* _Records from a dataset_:

■ ■ ■ ■ ■

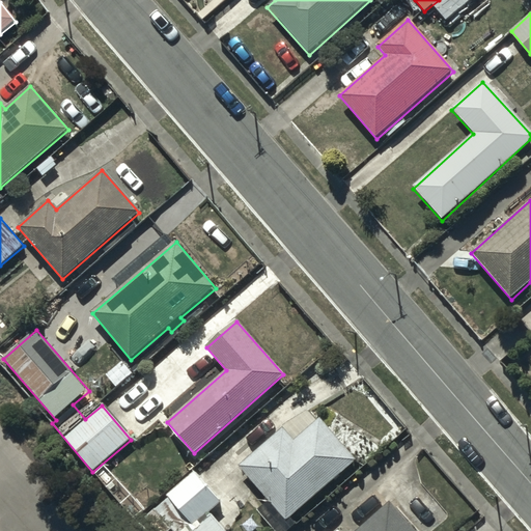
[(296,443),(282,428),(240,467),(272,502),(259,513),(275,530),(292,530),(299,526),(291,519),(357,459),(322,420),(296,443)]
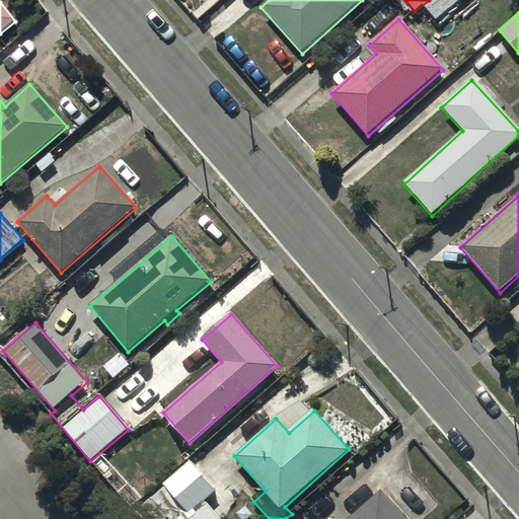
[(217,493),(190,463),(148,501),(164,518),(179,518),(188,512),(191,516),(217,493)]
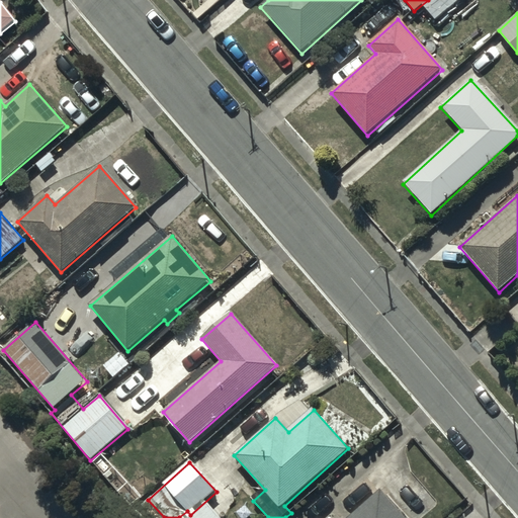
[(407,517),(386,496),(390,493),(383,487),(348,517),(330,517),(329,517),(327,517),(407,517)]
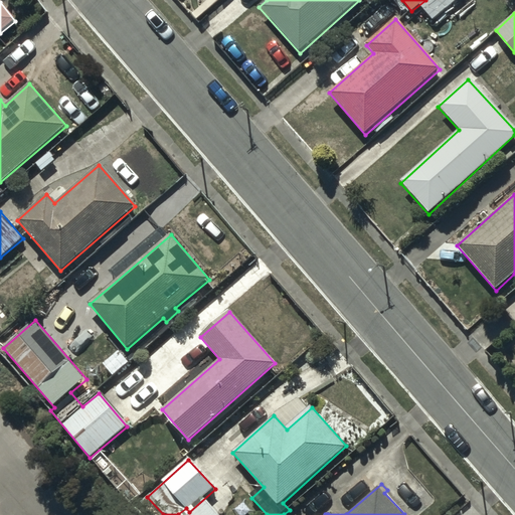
[(218,514),(205,500),(187,514),(218,514)]
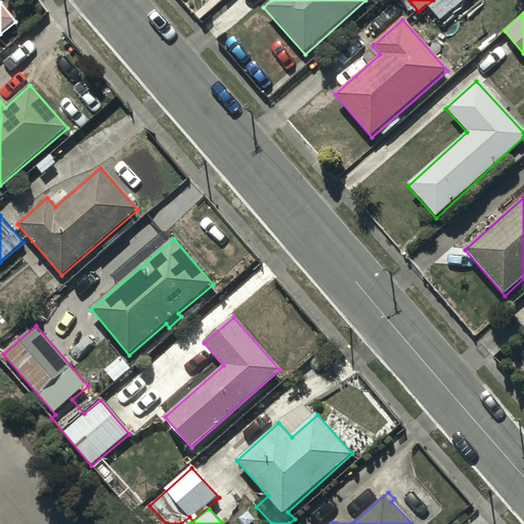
All buildings are outlined.
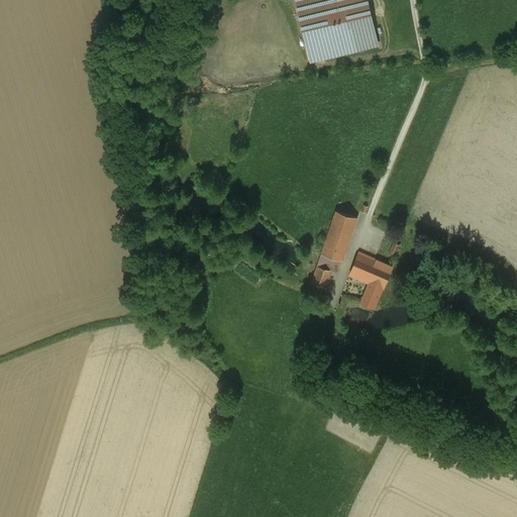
[(367,0),(296,0),(310,61),(378,44),(367,0)]
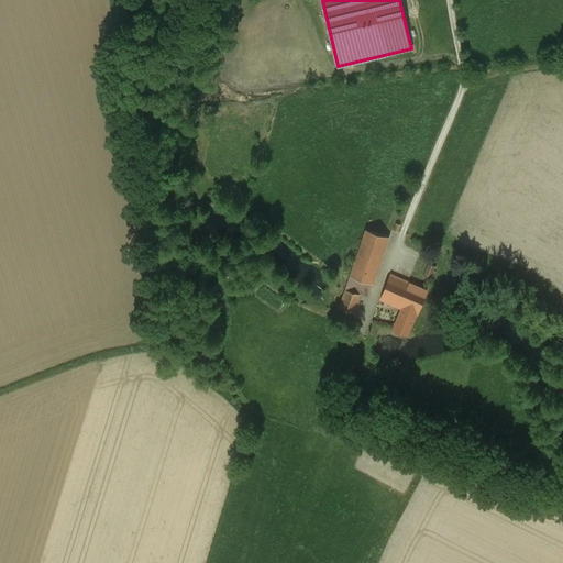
[(388,236),(365,229),(350,276),(373,284),(388,236)]
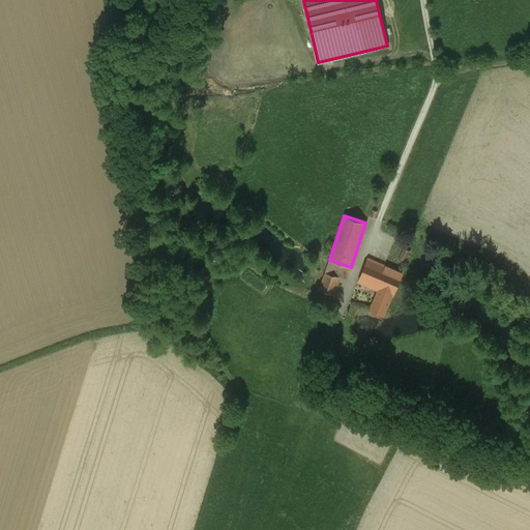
[(409,251),(404,248),(399,260),(404,262),(409,251)]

■ ■ ■ ■ ■

* _Task prompt_: Above are the records; give them all again exactly, apart from the pictures.

* _Answer area_:
[(296,443),(282,428),(240,467),(272,502),(259,513),(275,530),(292,530),(299,526),(291,519),(357,459),(322,420),(296,443)]
[(217,493),(190,463),(148,501),(164,518),(179,518),(188,512),(191,516),(217,493)]
[(407,517),(386,496),(390,493),(383,487),(348,517),(330,517),(329,517),(327,517),(407,517)]
[(218,514),(205,500),(187,514),(218,514)]
All buildings are outlined.
[(367,0),(296,0),(310,61),(378,44),(367,0)]
[(388,236),(365,229),(350,276),(373,284),(388,236)]
[(409,251),(404,248),(399,260),(404,262),(409,251)]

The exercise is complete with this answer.